━━━━━ Data for processing

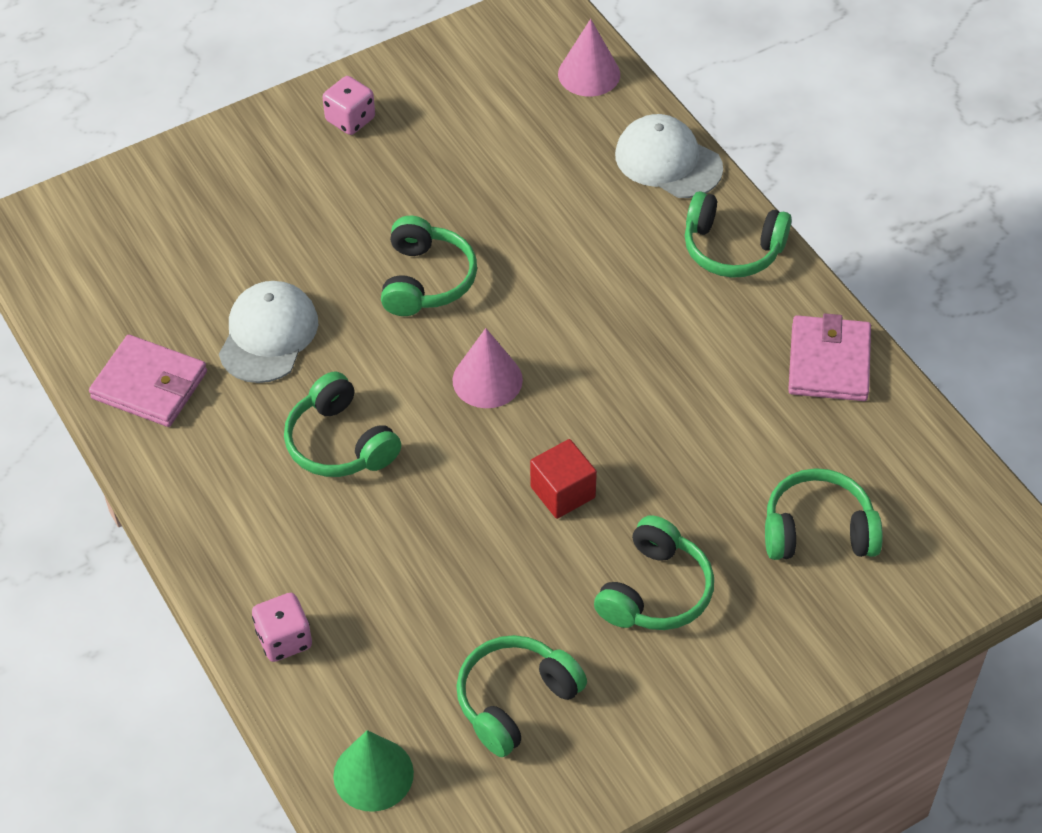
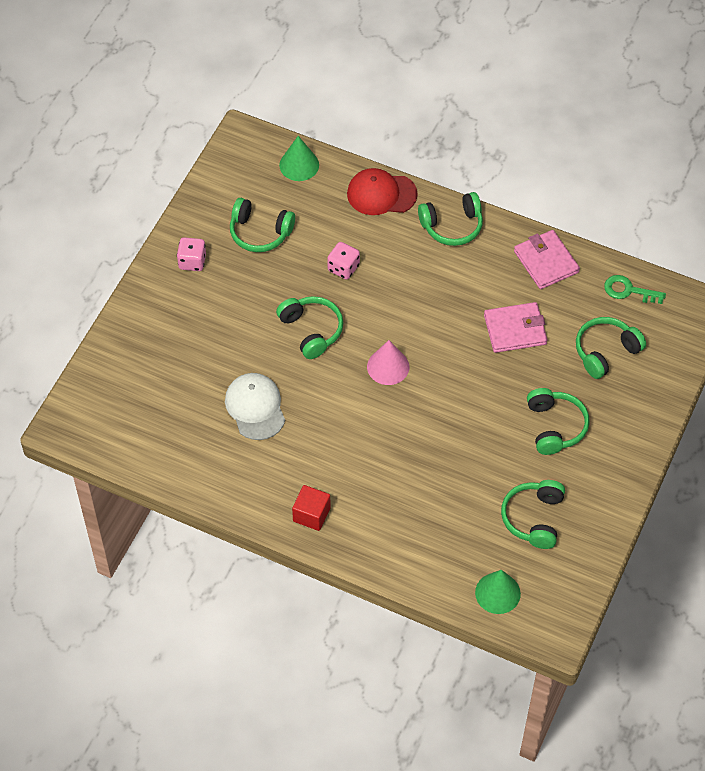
camera: 35 degrees left, 5 degrees up
(149, 385) = (217, 470): pink wallet -> pink wallet (515, 330)
(284, 639) = (401, 556): pink dice -> pink dice (343, 268)
(340, 443) = (342, 443): green headphones -> green headphones (260, 232)
(562, 492) = (472, 403): red cube -> red cube (311, 514)
(589, 74) = (299, 165): pink cone -> green cone
(668, 161) = (381, 194): white cap -> red cap
(922, 465) = (628, 290): none -> green key

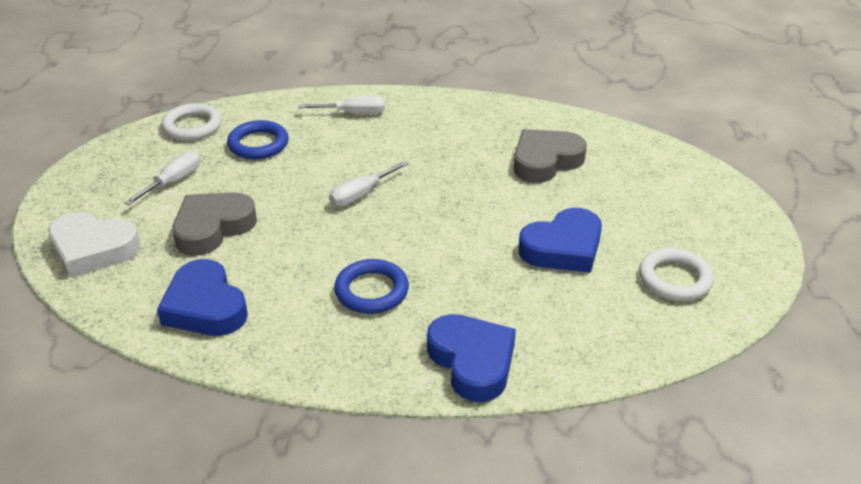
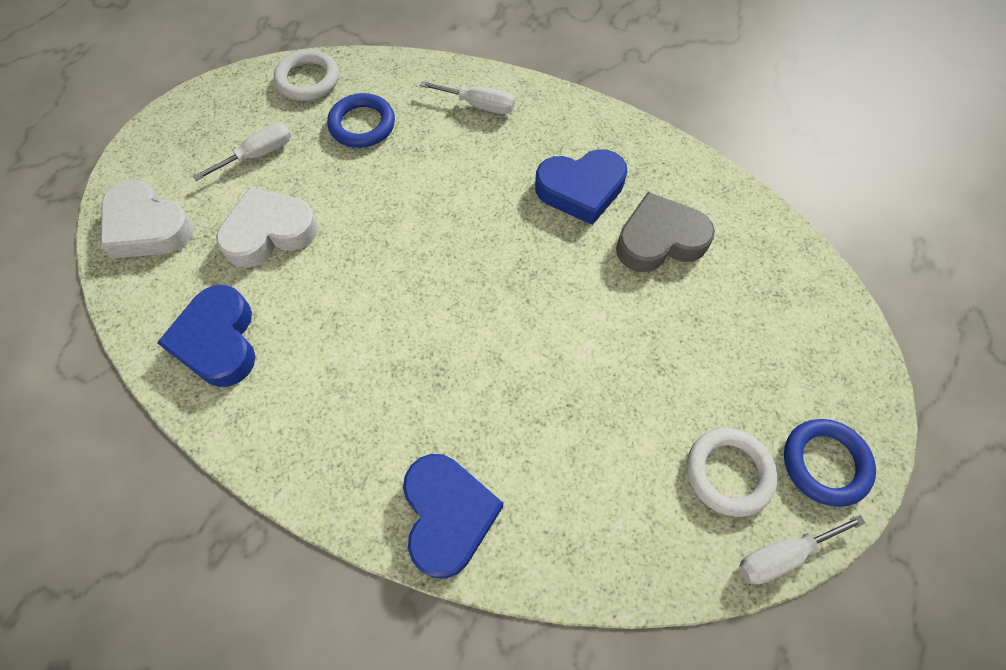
camera: 20 degrees right, 25 degrees up
(213, 227) = (269, 232): grey heart -> white heart
(361, 194) = (436, 230): white screwdriver -> white screwdriver (782, 555)
(371, 291) = (388, 375): blue ring -> blue ring (825, 463)
(563, 248) = (620, 381): blue heart -> blue heart (581, 189)

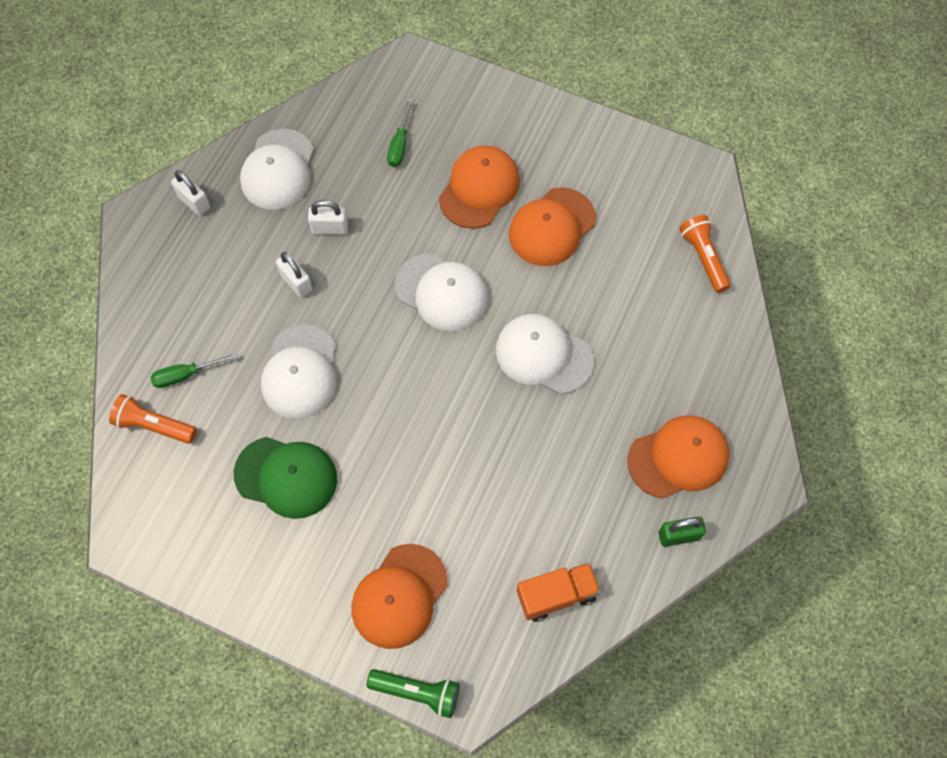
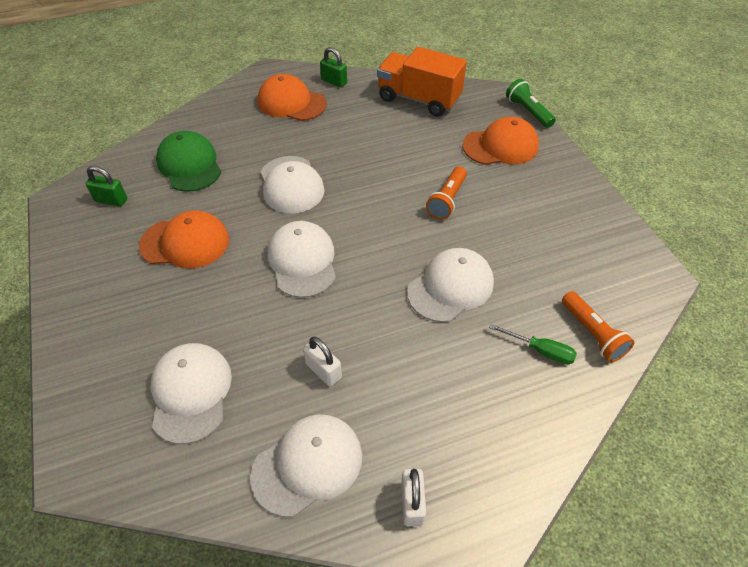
camera: 135 degrees left, 15 degrees down
(286, 477) = (517, 237): green cap -> green cap (189, 165)
(296, 282) = (392, 350): white padlock -> none
(400, 144) = (191, 392): green screwdriver -> white cap
(479, 188) = (188, 305): orange cap -> none
(556, 595) = (418, 99): orange truck -> orange truck, size x1.59
(665, 207) = (111, 200): none -> green padlock
(703, 258) = (139, 162): orange flashlight -> orange flashlight (447, 200)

━━━━━━━━━━

Your assignment: The records above must be copied exactly, with no pictures carried over.

Answer box:
camera: 35 degrees left, 5 degrees up
(149, 385) = (217, 470): pink wallet -> pink wallet (515, 330)
(284, 639) = (401, 556): pink dice -> pink dice (343, 268)
(340, 443) = (342, 443): green headphones -> green headphones (260, 232)
(562, 492) = (472, 403): red cube -> red cube (311, 514)
(589, 74) = (299, 165): pink cone -> green cone
(668, 161) = (381, 194): white cap -> red cap
(922, 465) = (628, 290): none -> green key

camera: 20 degrees right, 25 degrees up
(213, 227) = (269, 232): grey heart -> white heart
(361, 194) = (436, 230): white screwdriver -> white screwdriver (782, 555)
(371, 291) = (388, 375): blue ring -> blue ring (825, 463)
(563, 248) = (620, 381): blue heart -> blue heart (581, 189)

camera: 135 degrees left, 15 degrees down
(286, 477) = (517, 237): green cap -> green cap (189, 165)
(296, 282) = (392, 350): white padlock -> none
(400, 144) = (191, 392): green screwdriver -> white cap
(479, 188) = (188, 305): orange cap -> none
(556, 595) = (418, 99): orange truck -> orange truck, size x1.59
(665, 207) = (111, 200): none -> green padlock
(703, 258) = (139, 162): orange flashlight -> orange flashlight (447, 200)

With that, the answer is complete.